For the entries below, repeat exactly each line starting with the one that contains "R1: 15 (T2, Y4) -> none" and going on through the one that contains "C2: 4.7uF (+5V, MB) -> none", and no others.
==*==
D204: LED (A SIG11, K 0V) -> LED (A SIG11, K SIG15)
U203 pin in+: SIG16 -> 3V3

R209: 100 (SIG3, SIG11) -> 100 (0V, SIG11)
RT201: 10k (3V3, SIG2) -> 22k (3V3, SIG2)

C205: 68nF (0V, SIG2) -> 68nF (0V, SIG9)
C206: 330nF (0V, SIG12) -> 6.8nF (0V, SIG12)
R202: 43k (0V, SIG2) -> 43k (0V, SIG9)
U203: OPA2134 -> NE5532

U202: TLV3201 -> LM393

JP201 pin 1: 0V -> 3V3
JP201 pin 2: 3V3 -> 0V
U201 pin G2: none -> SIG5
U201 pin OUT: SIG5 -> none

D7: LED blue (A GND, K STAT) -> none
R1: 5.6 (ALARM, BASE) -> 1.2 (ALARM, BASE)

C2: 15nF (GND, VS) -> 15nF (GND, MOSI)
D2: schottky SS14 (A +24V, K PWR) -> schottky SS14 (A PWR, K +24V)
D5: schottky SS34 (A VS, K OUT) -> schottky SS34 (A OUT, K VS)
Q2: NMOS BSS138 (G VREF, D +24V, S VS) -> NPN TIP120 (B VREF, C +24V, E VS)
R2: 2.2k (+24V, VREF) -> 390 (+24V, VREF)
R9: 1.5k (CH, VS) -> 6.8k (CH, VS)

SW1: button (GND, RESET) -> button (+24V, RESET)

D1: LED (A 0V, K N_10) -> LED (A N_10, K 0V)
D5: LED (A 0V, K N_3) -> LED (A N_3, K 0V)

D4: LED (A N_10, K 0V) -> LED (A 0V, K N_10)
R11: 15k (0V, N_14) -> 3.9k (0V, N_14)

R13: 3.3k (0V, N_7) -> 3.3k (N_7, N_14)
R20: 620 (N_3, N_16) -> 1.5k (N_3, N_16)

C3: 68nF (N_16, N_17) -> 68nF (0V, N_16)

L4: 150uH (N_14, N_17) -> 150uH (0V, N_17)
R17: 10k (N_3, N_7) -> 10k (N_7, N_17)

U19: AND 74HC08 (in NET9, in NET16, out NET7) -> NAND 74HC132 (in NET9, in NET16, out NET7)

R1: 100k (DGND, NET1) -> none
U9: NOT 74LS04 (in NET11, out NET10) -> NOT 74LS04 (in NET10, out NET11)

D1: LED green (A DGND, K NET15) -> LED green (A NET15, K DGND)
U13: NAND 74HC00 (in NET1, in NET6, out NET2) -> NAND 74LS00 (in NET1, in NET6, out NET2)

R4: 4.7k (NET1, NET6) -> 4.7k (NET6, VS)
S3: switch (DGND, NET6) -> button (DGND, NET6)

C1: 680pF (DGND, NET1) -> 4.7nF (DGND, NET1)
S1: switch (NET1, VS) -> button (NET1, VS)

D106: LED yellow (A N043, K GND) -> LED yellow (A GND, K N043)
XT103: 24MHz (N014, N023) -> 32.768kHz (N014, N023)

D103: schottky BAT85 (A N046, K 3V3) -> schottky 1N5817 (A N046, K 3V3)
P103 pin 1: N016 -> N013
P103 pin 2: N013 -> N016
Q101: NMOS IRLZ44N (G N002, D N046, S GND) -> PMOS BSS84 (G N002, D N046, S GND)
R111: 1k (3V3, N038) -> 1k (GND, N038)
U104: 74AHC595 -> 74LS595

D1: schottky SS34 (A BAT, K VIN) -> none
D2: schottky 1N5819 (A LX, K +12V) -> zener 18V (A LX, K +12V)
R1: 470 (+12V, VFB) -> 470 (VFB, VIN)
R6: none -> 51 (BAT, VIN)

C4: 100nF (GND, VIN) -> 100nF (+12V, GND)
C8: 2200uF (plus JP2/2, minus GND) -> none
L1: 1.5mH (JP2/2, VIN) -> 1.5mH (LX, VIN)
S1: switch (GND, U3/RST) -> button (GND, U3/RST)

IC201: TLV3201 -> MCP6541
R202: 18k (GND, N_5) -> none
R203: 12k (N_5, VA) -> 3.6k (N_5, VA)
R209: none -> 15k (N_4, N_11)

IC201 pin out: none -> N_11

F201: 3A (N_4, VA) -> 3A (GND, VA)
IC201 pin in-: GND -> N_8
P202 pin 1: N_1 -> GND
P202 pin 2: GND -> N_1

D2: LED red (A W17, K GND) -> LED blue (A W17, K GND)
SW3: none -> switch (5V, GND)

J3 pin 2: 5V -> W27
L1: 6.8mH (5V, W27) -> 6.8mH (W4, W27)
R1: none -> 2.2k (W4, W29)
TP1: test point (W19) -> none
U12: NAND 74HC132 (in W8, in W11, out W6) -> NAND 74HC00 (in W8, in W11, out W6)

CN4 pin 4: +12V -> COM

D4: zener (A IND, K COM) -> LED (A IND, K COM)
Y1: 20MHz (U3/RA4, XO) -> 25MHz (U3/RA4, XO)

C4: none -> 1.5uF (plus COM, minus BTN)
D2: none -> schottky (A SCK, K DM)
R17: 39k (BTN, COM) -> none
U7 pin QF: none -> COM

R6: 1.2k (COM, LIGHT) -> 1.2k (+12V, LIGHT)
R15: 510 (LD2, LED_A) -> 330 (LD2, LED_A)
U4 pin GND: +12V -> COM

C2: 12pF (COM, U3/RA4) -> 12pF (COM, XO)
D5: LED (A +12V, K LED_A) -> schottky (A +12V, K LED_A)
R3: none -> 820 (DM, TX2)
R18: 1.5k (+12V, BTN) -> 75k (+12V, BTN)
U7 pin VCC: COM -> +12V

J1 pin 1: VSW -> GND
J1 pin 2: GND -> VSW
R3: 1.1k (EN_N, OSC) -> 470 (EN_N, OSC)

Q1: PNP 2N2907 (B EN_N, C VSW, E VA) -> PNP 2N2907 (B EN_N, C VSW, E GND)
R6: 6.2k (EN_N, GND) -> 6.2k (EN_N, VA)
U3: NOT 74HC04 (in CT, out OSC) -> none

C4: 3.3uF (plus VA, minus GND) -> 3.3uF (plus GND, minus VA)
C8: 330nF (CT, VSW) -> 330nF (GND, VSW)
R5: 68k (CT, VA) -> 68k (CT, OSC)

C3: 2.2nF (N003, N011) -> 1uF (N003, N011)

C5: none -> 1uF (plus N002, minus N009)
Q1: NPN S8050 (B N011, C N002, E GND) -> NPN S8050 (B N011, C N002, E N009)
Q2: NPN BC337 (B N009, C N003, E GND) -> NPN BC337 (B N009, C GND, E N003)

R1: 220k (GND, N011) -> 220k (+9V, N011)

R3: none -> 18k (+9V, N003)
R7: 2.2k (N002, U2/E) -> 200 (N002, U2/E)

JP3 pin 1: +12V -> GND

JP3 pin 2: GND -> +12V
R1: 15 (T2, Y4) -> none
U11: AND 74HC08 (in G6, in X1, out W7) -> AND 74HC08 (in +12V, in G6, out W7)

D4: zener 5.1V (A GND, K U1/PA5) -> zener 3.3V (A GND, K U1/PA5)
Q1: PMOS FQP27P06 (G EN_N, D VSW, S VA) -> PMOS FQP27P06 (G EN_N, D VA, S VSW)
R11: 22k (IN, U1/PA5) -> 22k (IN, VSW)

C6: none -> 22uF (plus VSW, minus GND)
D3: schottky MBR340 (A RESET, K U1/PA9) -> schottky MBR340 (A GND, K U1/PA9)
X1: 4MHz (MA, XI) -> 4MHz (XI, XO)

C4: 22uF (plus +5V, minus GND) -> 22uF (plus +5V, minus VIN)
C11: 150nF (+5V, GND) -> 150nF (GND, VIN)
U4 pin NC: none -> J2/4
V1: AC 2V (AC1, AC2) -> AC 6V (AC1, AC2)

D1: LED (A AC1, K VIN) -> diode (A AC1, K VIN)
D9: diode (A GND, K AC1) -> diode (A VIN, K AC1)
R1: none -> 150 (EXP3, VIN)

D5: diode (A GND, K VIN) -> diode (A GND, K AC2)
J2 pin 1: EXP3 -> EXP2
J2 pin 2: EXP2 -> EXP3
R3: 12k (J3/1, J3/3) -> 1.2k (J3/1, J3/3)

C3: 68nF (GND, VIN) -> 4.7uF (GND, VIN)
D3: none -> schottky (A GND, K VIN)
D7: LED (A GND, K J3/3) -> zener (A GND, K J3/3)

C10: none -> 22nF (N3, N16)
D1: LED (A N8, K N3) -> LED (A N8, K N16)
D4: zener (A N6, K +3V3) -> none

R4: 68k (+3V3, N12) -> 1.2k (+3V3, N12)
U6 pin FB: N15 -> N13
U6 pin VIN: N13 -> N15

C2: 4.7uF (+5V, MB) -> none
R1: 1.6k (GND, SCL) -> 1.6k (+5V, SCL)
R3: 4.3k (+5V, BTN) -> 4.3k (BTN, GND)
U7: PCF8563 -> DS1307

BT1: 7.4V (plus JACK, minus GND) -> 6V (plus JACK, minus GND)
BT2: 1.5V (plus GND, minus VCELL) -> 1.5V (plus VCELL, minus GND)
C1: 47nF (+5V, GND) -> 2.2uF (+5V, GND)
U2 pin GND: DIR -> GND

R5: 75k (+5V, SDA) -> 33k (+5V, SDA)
==*==
[Solved exercise]
R1: 15 (T2, Y4) -> none
U11: AND 74HC08 (in G6, in X1, out W7) -> AND 74HC08 (in +12V, in G6, out W7)

D4: zener 5.1V (A GND, K U1/PA5) -> zener 3.3V (A GND, K U1/PA5)
Q1: PMOS FQP27P06 (G EN_N, D VSW, S VA) -> PMOS FQP27P06 (G EN_N, D VA, S VSW)
R11: 22k (IN, U1/PA5) -> 22k (IN, VSW)

C6: none -> 22uF (plus VSW, minus GND)
D3: schottky MBR340 (A RESET, K U1/PA9) -> schottky MBR340 (A GND, K U1/PA9)
X1: 4MHz (MA, XI) -> 4MHz (XI, XO)

C4: 22uF (plus +5V, minus GND) -> 22uF (plus +5V, minus VIN)
C11: 150nF (+5V, GND) -> 150nF (GND, VIN)
U4 pin NC: none -> J2/4
V1: AC 2V (AC1, AC2) -> AC 6V (AC1, AC2)

D1: LED (A AC1, K VIN) -> diode (A AC1, K VIN)
D9: diode (A GND, K AC1) -> diode (A VIN, K AC1)
R1: none -> 150 (EXP3, VIN)

D5: diode (A GND, K VIN) -> diode (A GND, K AC2)
J2 pin 1: EXP3 -> EXP2
J2 pin 2: EXP2 -> EXP3
R3: 12k (J3/1, J3/3) -> 1.2k (J3/1, J3/3)

C3: 68nF (GND, VIN) -> 4.7uF (GND, VIN)
D3: none -> schottky (A GND, K VIN)
D7: LED (A GND, K J3/3) -> zener (A GND, K J3/3)

C10: none -> 22nF (N3, N16)
D1: LED (A N8, K N3) -> LED (A N8, K N16)
D4: zener (A N6, K +3V3) -> none

R4: 68k (+3V3, N12) -> 1.2k (+3V3, N12)
U6 pin FB: N15 -> N13
U6 pin VIN: N13 -> N15

C2: 4.7uF (+5V, MB) -> none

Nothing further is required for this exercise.